# [WHAT THE TASK ASKS]
Among the entries below, only the lines starting at the one with "second_place: [679, 467]" and ending at the one with "second_place: [409, 423]", both included, are to be printed exactly.

# # #

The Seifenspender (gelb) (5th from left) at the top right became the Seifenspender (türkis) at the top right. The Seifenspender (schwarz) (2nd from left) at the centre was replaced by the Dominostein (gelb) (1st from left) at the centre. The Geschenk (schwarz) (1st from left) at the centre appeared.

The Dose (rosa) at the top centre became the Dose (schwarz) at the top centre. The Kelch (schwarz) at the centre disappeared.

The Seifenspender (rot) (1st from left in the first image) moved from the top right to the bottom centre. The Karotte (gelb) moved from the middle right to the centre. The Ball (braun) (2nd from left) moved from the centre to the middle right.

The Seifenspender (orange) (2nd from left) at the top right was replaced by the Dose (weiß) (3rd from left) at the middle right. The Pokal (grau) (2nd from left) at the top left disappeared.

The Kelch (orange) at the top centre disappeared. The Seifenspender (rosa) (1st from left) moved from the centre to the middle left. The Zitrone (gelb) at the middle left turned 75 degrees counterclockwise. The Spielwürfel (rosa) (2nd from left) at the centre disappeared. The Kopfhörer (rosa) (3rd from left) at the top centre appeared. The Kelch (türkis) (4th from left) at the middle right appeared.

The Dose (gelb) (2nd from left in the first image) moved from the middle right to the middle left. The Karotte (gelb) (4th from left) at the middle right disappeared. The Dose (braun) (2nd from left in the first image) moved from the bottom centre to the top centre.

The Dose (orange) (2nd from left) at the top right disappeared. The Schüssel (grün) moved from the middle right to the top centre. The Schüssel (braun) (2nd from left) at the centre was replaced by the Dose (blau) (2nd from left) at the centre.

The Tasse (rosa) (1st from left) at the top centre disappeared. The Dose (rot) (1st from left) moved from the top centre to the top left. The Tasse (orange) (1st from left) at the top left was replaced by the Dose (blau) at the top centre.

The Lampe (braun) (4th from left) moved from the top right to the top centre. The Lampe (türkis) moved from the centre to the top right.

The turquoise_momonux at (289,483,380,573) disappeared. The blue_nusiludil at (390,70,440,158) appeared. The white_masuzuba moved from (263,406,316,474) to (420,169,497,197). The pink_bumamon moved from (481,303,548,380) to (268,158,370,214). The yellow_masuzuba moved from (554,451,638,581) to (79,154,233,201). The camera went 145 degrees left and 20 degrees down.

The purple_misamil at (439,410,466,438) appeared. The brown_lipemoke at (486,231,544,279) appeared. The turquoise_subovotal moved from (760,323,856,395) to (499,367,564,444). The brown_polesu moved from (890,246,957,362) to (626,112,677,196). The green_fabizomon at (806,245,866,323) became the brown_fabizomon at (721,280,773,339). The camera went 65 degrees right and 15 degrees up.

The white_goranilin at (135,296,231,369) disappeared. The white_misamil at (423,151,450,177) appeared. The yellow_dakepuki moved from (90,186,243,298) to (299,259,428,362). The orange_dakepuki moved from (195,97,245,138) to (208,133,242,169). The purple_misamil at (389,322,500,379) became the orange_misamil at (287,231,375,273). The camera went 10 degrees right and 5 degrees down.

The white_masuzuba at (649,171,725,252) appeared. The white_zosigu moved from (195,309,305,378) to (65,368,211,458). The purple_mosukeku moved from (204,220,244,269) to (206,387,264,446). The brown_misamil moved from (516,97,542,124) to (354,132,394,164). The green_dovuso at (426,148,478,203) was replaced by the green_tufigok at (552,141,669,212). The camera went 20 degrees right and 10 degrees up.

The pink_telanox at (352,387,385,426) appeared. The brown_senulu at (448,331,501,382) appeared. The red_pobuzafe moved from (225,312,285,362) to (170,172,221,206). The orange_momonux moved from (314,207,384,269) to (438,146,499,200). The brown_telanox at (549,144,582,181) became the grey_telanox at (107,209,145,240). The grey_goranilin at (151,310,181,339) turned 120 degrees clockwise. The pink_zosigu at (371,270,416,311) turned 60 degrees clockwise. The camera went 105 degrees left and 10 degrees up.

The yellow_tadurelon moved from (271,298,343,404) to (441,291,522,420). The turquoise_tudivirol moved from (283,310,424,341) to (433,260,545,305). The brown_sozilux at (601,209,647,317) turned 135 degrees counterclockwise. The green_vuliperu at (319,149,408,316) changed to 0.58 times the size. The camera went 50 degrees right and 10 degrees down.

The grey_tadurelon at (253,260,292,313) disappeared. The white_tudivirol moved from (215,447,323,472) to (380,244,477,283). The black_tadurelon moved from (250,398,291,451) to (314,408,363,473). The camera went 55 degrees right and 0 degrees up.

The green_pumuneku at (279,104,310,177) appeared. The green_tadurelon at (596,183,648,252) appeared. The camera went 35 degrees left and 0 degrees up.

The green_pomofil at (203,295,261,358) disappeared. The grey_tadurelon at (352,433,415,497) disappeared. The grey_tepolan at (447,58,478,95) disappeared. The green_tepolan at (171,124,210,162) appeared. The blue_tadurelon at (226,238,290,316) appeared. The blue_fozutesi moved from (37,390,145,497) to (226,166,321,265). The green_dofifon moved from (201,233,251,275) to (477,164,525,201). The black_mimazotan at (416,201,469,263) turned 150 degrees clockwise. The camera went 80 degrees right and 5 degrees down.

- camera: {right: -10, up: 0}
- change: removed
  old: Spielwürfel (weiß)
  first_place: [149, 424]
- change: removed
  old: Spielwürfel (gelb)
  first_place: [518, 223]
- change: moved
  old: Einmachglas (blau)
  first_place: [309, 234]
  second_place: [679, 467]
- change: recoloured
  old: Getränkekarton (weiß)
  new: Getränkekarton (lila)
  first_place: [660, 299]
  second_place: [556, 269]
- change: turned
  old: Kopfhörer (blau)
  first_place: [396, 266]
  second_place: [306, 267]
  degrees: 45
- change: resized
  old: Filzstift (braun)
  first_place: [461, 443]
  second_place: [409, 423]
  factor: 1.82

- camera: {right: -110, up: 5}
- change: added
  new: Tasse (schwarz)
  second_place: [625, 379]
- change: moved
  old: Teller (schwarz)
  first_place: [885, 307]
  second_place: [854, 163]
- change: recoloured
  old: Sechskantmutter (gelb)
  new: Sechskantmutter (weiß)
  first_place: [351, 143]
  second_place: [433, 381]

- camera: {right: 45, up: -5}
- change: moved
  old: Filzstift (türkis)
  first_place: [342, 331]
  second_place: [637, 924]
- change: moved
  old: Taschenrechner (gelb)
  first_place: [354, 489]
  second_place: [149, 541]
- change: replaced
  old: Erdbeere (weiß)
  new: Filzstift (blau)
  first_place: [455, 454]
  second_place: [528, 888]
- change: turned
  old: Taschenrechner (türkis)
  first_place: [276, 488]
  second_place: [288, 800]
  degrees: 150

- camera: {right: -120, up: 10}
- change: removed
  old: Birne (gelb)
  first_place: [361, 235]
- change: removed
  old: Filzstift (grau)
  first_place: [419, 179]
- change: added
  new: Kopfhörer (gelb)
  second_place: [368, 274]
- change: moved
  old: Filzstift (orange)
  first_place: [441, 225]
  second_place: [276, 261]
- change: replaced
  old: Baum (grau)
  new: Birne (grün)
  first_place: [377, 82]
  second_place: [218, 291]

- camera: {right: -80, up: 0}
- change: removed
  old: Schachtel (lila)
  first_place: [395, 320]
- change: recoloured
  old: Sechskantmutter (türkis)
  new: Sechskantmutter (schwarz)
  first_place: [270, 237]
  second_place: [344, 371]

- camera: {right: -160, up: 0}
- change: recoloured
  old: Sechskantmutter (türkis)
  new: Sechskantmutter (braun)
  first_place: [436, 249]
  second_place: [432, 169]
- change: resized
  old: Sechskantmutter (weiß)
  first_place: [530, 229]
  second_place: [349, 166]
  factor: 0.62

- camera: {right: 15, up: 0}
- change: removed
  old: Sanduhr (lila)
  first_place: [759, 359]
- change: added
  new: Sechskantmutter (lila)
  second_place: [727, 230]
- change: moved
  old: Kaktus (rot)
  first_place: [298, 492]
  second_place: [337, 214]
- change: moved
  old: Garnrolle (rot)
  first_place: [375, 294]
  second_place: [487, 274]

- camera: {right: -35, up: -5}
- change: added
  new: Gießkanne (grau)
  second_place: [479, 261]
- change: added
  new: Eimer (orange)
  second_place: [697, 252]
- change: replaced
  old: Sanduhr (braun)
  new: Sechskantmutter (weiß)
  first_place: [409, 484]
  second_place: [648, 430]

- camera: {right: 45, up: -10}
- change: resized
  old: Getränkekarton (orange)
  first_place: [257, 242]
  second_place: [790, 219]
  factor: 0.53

# # #

# [SOLUTION]
  second_place: [679, 467]
- change: recoloured
  old: Getränkekarton (weiß)
  new: Getränkekarton (lila)
  first_place: [660, 299]
  second_place: [556, 269]
- change: turned
  old: Kopfhörer (blau)
  first_place: [396, 266]
  second_place: [306, 267]
  degrees: 45
- change: resized
  old: Filzstift (braun)
  first_place: [461, 443]
  second_place: [409, 423]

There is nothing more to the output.